DATA START

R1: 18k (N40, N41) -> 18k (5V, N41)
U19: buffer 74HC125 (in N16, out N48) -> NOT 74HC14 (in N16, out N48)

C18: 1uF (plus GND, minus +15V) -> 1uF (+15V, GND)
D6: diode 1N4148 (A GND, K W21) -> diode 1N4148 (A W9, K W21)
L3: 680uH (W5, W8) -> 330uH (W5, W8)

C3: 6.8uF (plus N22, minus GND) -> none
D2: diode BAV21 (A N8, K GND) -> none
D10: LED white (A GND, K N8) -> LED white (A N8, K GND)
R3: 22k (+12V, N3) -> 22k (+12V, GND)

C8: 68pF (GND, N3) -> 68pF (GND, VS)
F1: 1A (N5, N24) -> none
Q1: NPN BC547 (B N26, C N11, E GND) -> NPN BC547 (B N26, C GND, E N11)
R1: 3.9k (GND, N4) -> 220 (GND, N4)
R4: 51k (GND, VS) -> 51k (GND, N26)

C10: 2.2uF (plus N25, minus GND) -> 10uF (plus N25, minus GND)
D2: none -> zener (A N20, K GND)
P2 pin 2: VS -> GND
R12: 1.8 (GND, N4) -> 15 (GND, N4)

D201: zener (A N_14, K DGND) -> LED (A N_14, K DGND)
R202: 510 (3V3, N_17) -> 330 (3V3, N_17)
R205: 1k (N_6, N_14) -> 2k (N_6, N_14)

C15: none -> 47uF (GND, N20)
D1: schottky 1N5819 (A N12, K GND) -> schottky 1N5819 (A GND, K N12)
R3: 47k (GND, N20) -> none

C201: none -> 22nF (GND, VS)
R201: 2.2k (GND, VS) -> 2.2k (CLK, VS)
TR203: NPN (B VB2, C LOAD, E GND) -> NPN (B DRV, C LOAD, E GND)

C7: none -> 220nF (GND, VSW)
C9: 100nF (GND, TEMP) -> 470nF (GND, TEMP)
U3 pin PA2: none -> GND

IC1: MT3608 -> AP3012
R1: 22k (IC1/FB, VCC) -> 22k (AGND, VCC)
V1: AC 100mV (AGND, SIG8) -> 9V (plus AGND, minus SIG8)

DATA END

● **ACTION ITEM**:
Quote, with nothing altered, all lines from the start of the entries to the line that carries "C15: none -> 47uF (GND, N20)", inclusive.

● **ANSWER SPACE**:
R1: 18k (N40, N41) -> 18k (5V, N41)
U19: buffer 74HC125 (in N16, out N48) -> NOT 74HC14 (in N16, out N48)

C18: 1uF (plus GND, minus +15V) -> 1uF (+15V, GND)
D6: diode 1N4148 (A GND, K W21) -> diode 1N4148 (A W9, K W21)
L3: 680uH (W5, W8) -> 330uH (W5, W8)

C3: 6.8uF (plus N22, minus GND) -> none
D2: diode BAV21 (A N8, K GND) -> none
D10: LED white (A GND, K N8) -> LED white (A N8, K GND)
R3: 22k (+12V, N3) -> 22k (+12V, GND)

C8: 68pF (GND, N3) -> 68pF (GND, VS)
F1: 1A (N5, N24) -> none
Q1: NPN BC547 (B N26, C N11, E GND) -> NPN BC547 (B N26, C GND, E N11)
R1: 3.9k (GND, N4) -> 220 (GND, N4)
R4: 51k (GND, VS) -> 51k (GND, N26)

C10: 2.2uF (plus N25, minus GND) -> 10uF (plus N25, minus GND)
D2: none -> zener (A N20, K GND)
P2 pin 2: VS -> GND
R12: 1.8 (GND, N4) -> 15 (GND, N4)

D201: zener (A N_14, K DGND) -> LED (A N_14, K DGND)
R202: 510 (3V3, N_17) -> 330 (3V3, N_17)
R205: 1k (N_6, N_14) -> 2k (N_6, N_14)

C15: none -> 47uF (GND, N20)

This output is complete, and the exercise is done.